* Sağlanan Veriler:
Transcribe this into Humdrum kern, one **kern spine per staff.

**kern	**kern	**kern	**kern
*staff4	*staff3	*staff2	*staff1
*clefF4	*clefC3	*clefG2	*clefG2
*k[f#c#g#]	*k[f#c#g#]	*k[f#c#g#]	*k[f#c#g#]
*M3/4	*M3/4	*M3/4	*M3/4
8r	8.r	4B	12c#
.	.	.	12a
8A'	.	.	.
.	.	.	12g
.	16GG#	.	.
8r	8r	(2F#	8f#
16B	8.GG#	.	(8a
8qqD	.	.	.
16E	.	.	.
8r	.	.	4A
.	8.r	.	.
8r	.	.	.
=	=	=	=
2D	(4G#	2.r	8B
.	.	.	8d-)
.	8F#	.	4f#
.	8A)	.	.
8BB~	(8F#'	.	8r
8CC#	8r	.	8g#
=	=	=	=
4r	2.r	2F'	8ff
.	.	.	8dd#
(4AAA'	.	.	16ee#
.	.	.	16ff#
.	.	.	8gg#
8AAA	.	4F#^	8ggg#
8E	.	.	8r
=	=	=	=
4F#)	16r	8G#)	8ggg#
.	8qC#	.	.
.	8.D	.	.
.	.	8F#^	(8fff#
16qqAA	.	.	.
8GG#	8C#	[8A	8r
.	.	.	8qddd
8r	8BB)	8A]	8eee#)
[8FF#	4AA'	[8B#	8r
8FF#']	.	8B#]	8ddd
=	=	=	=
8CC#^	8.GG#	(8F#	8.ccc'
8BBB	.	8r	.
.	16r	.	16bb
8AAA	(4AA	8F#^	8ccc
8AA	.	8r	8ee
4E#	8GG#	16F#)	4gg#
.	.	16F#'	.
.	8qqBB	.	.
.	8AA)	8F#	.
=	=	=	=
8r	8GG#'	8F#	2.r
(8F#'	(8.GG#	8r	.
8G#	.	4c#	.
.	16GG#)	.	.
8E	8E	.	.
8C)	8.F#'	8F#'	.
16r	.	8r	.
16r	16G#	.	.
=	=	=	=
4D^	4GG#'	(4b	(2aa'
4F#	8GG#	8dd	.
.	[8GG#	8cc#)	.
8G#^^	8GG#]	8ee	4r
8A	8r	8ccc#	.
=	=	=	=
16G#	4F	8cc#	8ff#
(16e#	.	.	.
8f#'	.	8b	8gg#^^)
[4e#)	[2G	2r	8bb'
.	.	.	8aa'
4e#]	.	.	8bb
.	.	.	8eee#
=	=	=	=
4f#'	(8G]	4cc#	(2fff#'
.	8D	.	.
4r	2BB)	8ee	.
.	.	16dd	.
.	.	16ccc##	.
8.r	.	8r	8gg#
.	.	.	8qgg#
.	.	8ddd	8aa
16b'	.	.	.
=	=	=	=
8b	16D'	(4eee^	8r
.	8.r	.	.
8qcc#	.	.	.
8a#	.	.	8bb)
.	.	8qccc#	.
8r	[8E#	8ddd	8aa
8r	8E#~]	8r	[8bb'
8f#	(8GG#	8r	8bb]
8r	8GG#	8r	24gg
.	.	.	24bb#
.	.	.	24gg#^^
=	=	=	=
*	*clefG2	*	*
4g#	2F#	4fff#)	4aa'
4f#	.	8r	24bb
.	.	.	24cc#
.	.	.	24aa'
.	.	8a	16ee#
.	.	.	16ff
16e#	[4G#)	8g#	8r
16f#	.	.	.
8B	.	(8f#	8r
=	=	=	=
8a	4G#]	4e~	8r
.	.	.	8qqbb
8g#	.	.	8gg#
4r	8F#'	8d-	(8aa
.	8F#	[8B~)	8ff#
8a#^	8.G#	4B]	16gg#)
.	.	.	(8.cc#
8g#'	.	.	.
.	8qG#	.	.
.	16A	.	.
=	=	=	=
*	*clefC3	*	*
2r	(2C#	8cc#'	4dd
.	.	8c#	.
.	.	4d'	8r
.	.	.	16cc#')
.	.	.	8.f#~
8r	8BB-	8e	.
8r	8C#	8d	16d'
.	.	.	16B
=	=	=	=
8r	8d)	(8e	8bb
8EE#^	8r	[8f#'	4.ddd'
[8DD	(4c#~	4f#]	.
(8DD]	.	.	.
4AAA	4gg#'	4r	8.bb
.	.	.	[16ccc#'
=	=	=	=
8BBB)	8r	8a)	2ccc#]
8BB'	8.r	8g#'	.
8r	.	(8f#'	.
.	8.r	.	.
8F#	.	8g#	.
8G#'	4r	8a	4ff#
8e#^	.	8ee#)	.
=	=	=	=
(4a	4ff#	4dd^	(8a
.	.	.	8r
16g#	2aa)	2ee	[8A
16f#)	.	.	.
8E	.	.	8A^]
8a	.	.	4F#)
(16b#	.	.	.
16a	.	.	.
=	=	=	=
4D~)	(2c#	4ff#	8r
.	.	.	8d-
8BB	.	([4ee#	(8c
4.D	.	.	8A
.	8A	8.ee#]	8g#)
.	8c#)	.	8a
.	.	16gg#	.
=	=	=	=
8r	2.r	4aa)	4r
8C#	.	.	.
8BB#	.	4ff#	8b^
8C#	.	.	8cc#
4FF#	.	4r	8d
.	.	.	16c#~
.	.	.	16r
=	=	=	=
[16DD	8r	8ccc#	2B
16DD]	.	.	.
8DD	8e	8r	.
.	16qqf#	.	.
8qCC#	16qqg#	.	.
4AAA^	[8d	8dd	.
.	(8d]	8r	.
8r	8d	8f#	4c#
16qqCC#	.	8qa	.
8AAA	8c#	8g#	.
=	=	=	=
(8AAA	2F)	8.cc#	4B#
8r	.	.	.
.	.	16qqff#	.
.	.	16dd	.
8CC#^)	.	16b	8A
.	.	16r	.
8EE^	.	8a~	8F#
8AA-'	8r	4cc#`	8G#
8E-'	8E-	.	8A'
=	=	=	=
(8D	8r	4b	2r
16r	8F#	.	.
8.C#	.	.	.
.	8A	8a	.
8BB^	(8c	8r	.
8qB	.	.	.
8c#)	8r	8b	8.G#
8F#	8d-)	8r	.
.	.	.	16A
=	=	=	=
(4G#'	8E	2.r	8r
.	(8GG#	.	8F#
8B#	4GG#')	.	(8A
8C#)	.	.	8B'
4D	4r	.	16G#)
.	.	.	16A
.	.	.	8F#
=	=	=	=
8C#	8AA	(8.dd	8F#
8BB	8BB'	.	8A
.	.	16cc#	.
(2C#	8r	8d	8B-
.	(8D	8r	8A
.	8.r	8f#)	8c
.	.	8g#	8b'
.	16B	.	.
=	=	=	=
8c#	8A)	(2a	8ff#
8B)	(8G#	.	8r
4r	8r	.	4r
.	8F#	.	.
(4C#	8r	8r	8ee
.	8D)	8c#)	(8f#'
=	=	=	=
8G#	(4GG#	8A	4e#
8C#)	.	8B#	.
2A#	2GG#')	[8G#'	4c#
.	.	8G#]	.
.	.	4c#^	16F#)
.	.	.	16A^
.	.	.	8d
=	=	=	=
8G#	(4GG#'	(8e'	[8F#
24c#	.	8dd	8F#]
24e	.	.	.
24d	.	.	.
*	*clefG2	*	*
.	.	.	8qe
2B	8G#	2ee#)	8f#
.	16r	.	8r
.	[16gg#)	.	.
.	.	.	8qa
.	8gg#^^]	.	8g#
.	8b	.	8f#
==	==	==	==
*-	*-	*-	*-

* Gereksinim:
Yukarıdaki verilerde "kern" sözcüğünün geçtiği her satırı çıkarın. Büyük ve küçük harf ayrımını gözetin.

* Alıştırmanın Yanıtı:
Transcribe this into Humdrum kern, one **kern spine per staff.
**kern	**kern	**kern	**kern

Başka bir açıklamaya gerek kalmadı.